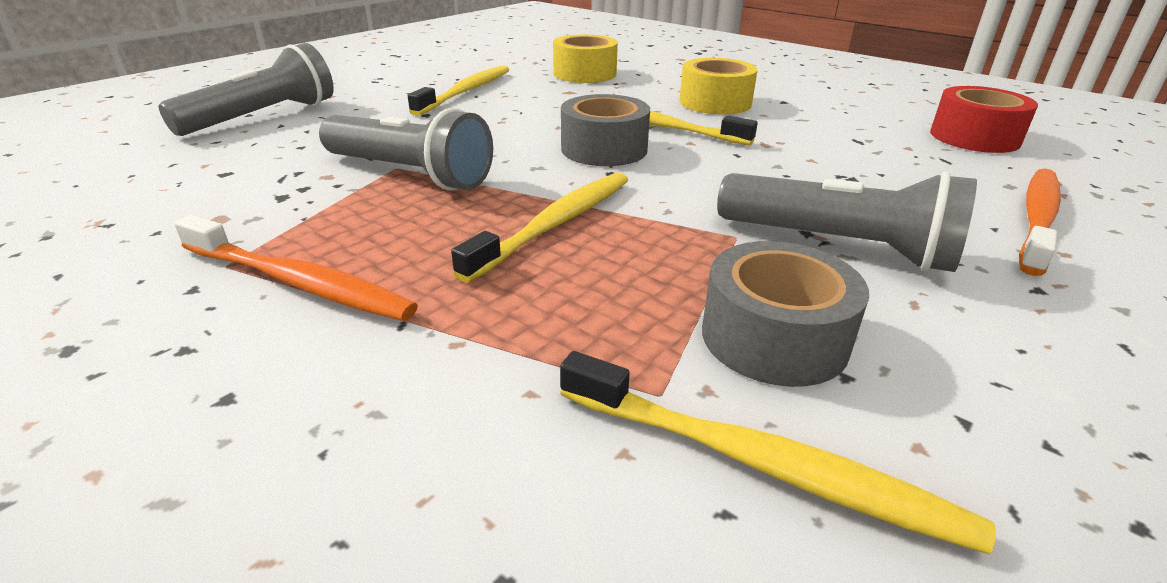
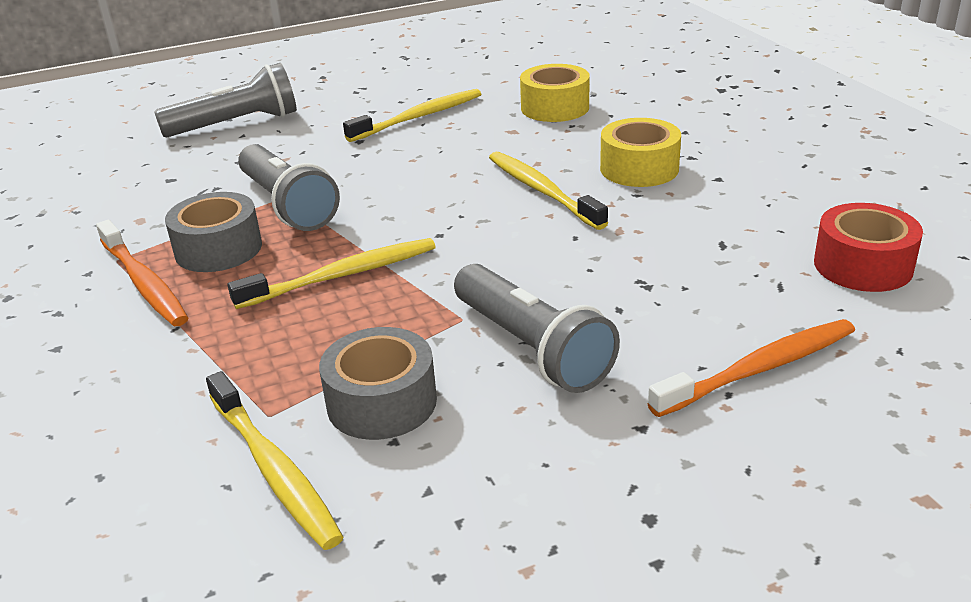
camera: 30 degrees right, 0 degrees up
(604, 149) = (462, 208): grey tape -> grey tape (218, 249)

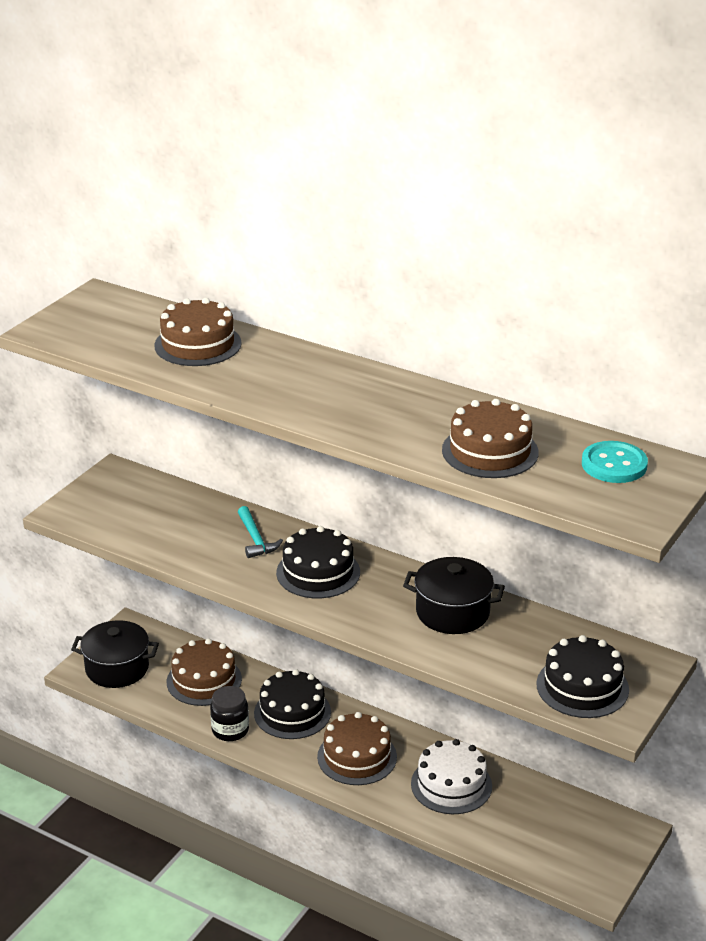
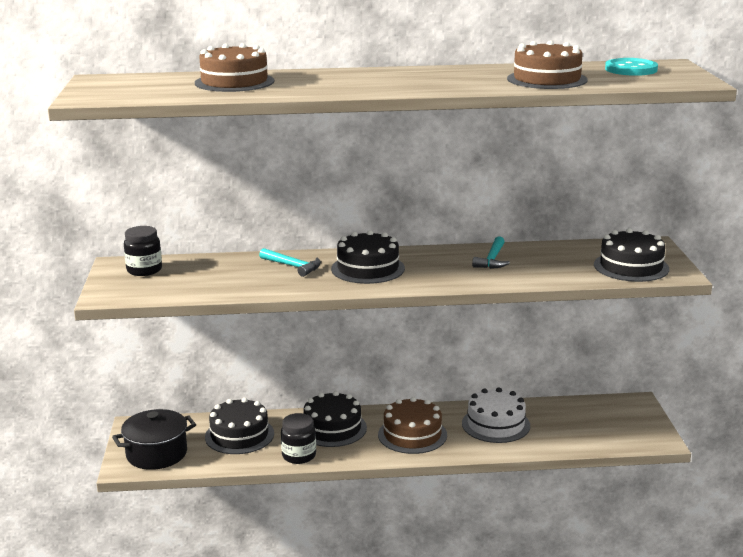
camera: 35 degrees left, 10 degrees down
(127, 489) = (144, 270): none -> black jar
(204, 680) = (239, 435): brown cake -> black cake
(452, 612) = (492, 260): black pot -> turquoise hammer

___

In the copy, include no pictures, but repeat the listing exactly.

camera: 30 degrees right, 0 degrees up
(604, 149) = (462, 208): grey tape -> grey tape (218, 249)

camera: 35 degrees left, 10 degrees down
(127, 489) = (144, 270): none -> black jar
(204, 680) = (239, 435): brown cake -> black cake
(452, 612) = (492, 260): black pot -> turquoise hammer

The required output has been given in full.